Items from a data source
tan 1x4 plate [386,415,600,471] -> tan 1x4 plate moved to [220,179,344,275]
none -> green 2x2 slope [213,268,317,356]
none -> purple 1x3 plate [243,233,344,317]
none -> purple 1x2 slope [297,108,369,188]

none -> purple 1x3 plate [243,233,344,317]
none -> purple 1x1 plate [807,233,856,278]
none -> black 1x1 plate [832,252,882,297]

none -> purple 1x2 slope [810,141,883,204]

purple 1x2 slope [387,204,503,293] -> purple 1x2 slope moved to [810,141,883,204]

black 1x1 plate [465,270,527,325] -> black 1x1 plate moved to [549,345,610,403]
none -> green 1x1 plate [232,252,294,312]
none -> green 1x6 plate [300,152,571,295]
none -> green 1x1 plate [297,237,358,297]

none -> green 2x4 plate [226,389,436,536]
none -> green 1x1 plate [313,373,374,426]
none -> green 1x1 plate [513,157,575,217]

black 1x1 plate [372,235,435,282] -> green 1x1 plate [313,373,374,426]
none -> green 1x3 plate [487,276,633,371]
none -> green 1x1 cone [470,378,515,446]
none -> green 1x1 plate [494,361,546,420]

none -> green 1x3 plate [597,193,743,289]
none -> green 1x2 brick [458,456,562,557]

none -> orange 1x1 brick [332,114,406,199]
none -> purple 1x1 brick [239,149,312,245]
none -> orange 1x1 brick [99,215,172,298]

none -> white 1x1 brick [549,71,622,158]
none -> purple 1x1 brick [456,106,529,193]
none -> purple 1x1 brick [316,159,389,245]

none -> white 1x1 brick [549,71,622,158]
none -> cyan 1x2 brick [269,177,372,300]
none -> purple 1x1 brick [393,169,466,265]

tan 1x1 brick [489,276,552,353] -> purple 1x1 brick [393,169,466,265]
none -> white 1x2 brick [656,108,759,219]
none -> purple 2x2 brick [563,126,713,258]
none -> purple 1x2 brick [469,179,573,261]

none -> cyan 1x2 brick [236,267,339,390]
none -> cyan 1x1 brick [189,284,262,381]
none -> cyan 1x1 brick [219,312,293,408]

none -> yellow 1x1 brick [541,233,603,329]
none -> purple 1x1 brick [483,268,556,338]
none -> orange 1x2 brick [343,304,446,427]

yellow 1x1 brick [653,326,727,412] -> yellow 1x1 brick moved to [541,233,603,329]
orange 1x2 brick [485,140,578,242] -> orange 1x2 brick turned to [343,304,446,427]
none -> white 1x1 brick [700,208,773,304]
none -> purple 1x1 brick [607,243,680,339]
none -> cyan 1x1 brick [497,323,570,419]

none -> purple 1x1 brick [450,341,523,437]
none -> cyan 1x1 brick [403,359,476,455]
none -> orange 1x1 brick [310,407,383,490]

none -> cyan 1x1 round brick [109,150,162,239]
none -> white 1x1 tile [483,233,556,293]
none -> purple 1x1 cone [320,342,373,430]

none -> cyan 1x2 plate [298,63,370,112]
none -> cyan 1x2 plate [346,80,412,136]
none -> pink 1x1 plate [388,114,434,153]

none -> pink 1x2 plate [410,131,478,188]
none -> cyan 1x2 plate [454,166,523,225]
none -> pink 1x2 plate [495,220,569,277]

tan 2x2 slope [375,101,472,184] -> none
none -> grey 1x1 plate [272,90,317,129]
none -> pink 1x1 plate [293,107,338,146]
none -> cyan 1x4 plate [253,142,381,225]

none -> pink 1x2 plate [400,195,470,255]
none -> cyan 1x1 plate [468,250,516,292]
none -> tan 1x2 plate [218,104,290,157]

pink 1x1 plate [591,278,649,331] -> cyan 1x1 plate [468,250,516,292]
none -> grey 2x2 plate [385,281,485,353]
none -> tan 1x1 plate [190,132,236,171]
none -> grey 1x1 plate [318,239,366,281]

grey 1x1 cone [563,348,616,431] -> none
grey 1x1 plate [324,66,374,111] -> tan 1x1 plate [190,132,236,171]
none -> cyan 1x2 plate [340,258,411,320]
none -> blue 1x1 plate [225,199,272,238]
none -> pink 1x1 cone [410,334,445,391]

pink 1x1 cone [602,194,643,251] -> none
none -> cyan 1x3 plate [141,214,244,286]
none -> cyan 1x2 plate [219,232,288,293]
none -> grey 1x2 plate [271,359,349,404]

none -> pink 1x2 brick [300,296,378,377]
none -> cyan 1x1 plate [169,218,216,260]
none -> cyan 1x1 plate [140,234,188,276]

**Task objective**
The answer must consist of every line above that contains the word "orange".

**Response to this exercise**
none -> orange 1x1 brick [332,114,406,199]
none -> orange 1x1 brick [99,215,172,298]
none -> orange 1x2 brick [343,304,446,427]
orange 1x2 brick [485,140,578,242] -> orange 1x2 brick turned to [343,304,446,427]
none -> orange 1x1 brick [310,407,383,490]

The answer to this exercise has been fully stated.